------ Task input

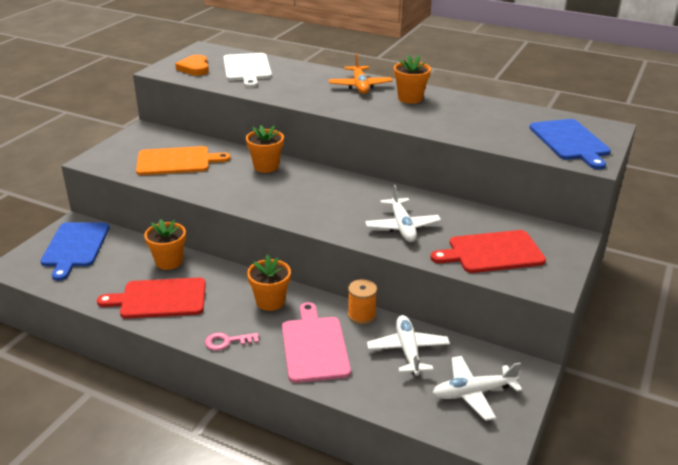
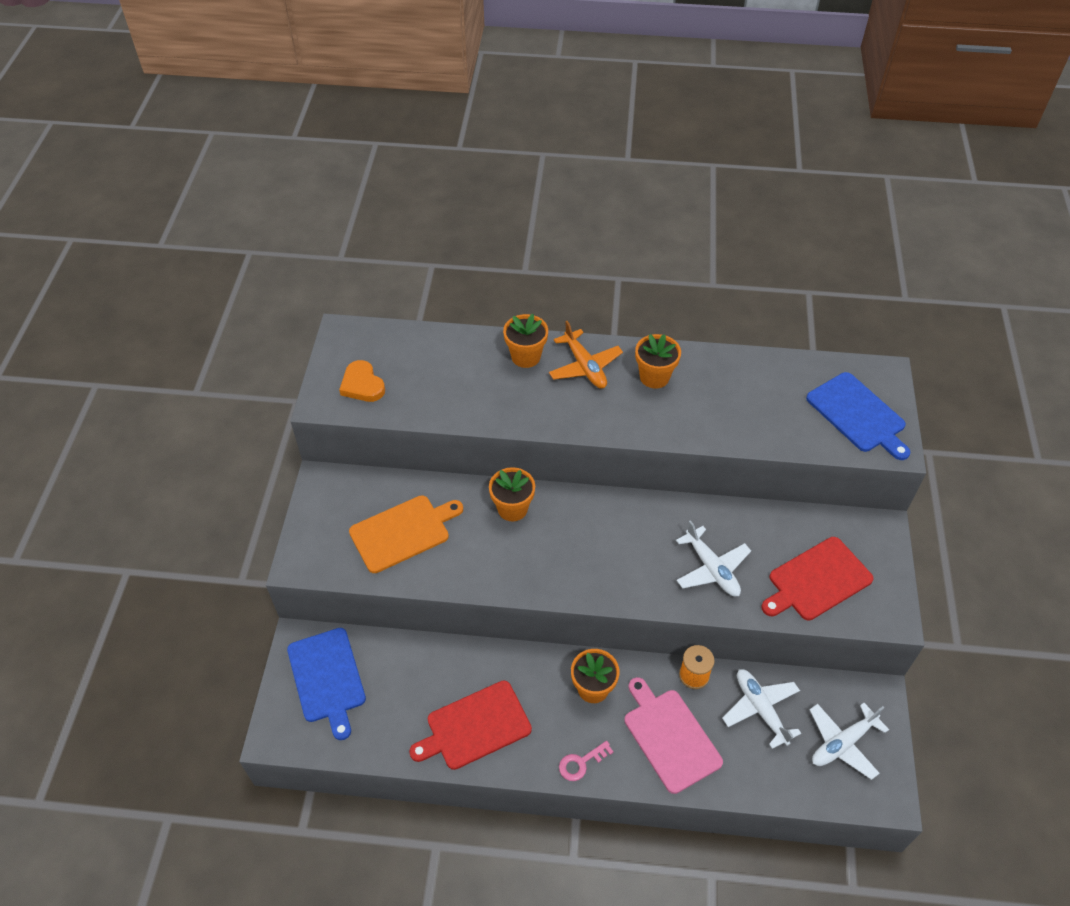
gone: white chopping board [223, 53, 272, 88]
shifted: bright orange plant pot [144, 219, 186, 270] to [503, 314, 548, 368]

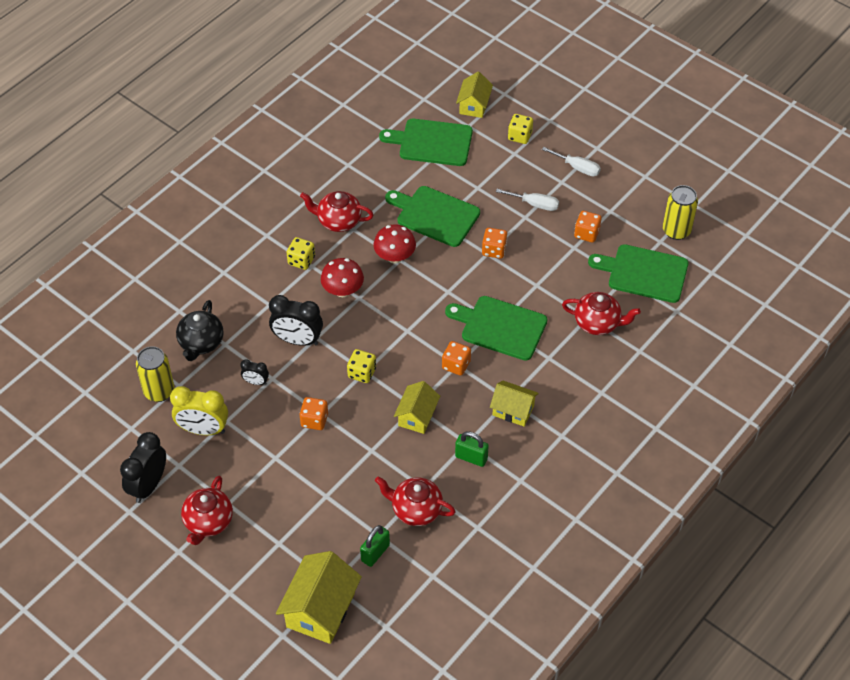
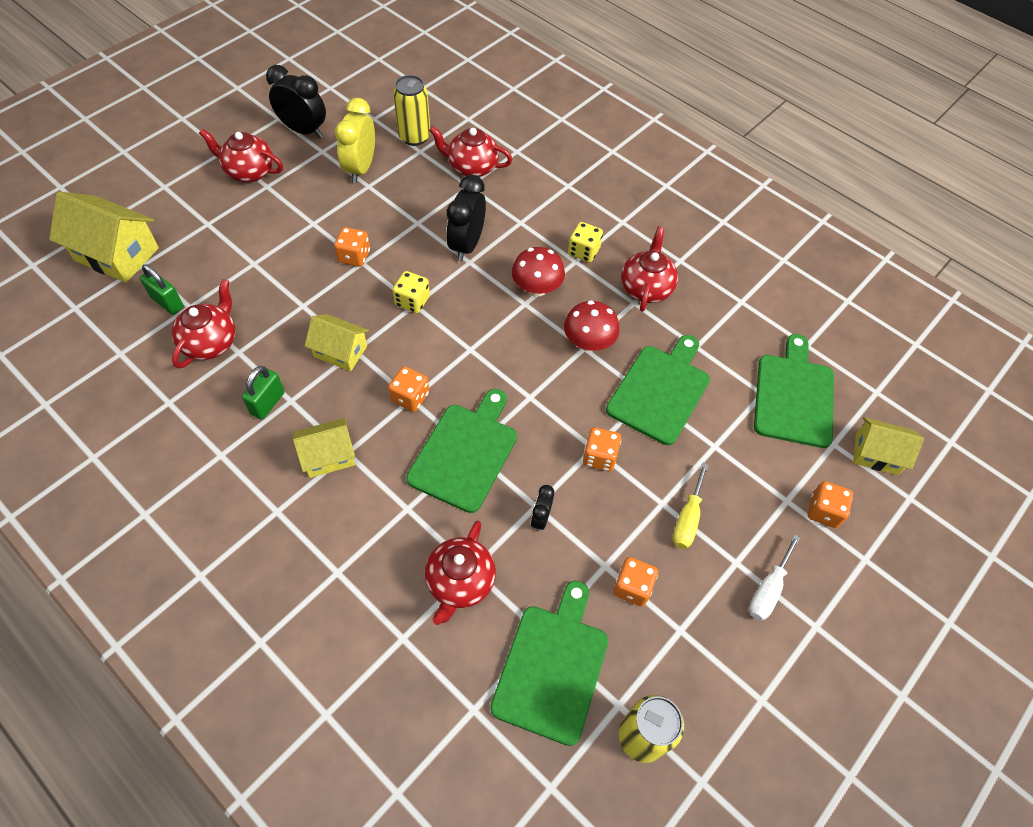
shifted: jet-black clock [240, 359, 269, 385] to [531, 485, 554, 532]
repainted: bright yellow game die [508, 114, 533, 144] to bright orange game die [808, 481, 853, 528]; white screwdriver [496, 189, 559, 211] to bright yellow screwdriver [673, 462, 708, 549]; jet-black teapot [176, 300, 223, 361] to scarlet teapot [429, 126, 512, 177]
rotated: bright yellow cottage [490, 380, 539, 427] = [293, 418, 355, 478] 45 degrees clockwise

------------

### Task objective
Give back all the records as they stand, but with no pictures in the copy.

### Solution to this problem
gone: white chopping board [223, 53, 272, 88]
shifted: bright orange plant pot [144, 219, 186, 270] to [503, 314, 548, 368]

shifted: jet-black clock [240, 359, 269, 385] to [531, 485, 554, 532]
repainted: bright yellow game die [508, 114, 533, 144] to bright orange game die [808, 481, 853, 528]; white screwdriver [496, 189, 559, 211] to bright yellow screwdriver [673, 462, 708, 549]; jet-black teapot [176, 300, 223, 361] to scarlet teapot [429, 126, 512, 177]
rotated: bright yellow cottage [490, 380, 539, 427] = [293, 418, 355, 478] 45 degrees clockwise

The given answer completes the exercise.